### Material for this task
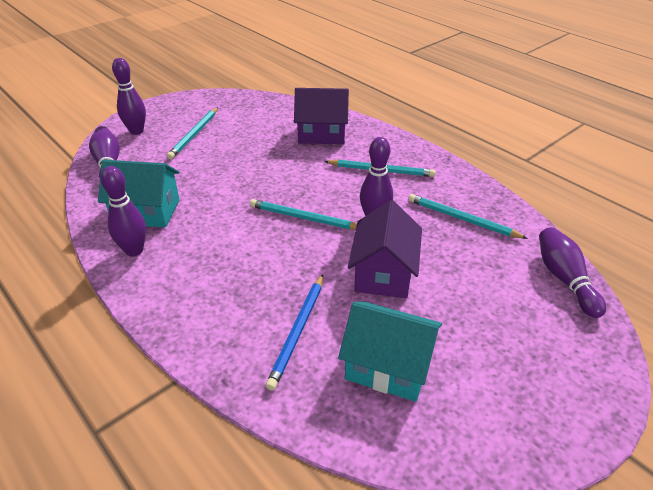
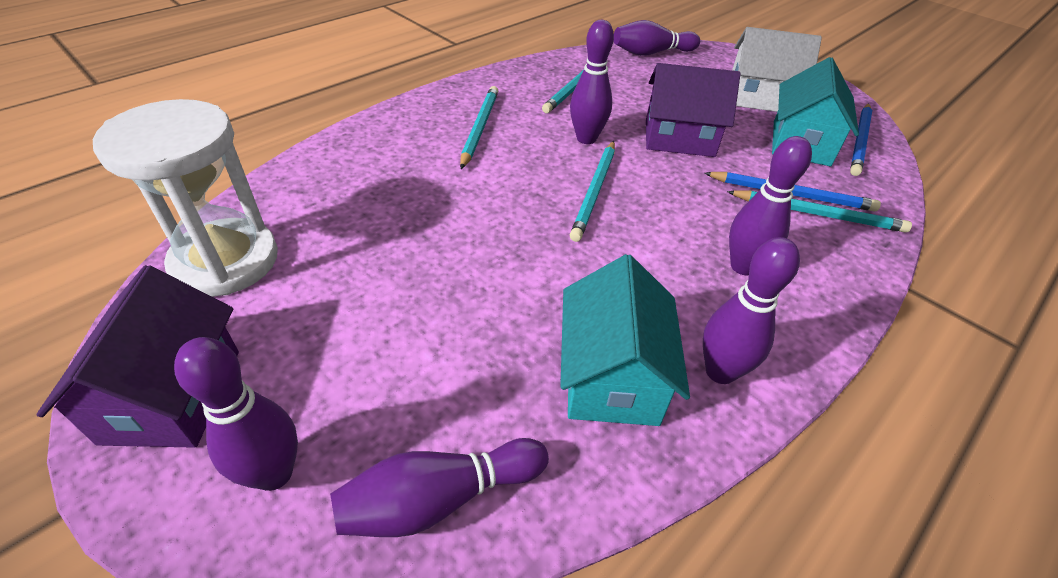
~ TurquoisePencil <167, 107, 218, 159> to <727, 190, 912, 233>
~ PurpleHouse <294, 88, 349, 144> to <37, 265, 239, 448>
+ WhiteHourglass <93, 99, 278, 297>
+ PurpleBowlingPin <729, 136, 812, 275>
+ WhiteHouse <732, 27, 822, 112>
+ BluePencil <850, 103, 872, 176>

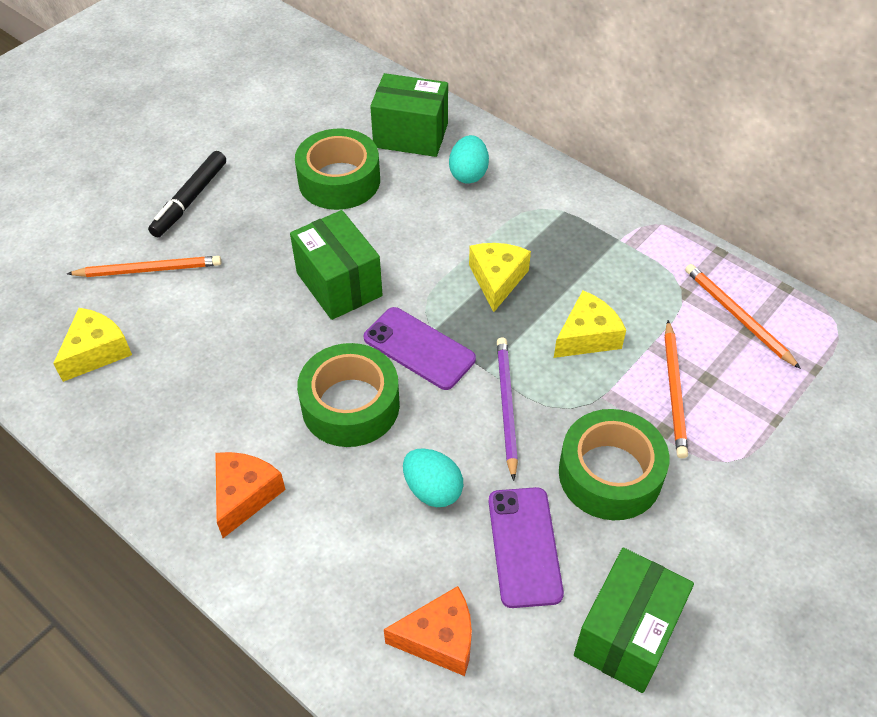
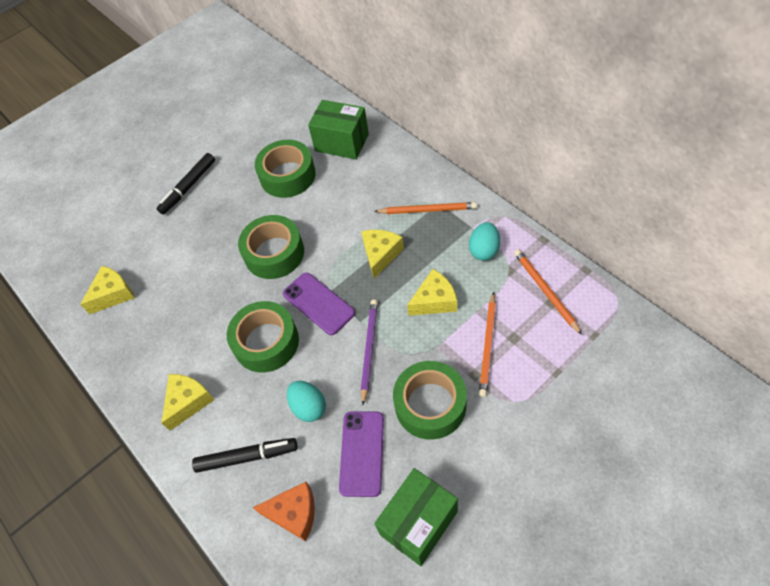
~ OrangePencil <67, 256, 221, 277> to <374, 202, 477, 214>
~ OrangeCheese <215, 452, 286, 538> to YellowCheese <161, 374, 214, 431>
~ GreenBox <290, 210, 382, 320> to GreenTape <238, 215, 304, 279>
~ TurquoiseEgg <449, 135, 489, 183> to <469, 222, 500, 261>
+ BlackMarker <192, 438, 298, 473>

### Problem to solve
Transcribe the listing in full. Leave the pictures out.

### Task response
~ TurquoisePencil <167, 107, 218, 159> to <727, 190, 912, 233>
~ PurpleHouse <294, 88, 349, 144> to <37, 265, 239, 448>
+ WhiteHourglass <93, 99, 278, 297>
+ PurpleBowlingPin <729, 136, 812, 275>
+ WhiteHouse <732, 27, 822, 112>
+ BluePencil <850, 103, 872, 176>

~ OrangePencil <67, 256, 221, 277> to <374, 202, 477, 214>
~ OrangeCheese <215, 452, 286, 538> to YellowCheese <161, 374, 214, 431>
~ GreenBox <290, 210, 382, 320> to GreenTape <238, 215, 304, 279>
~ TurquoiseEgg <449, 135, 489, 183> to <469, 222, 500, 261>
+ BlackMarker <192, 438, 298, 473>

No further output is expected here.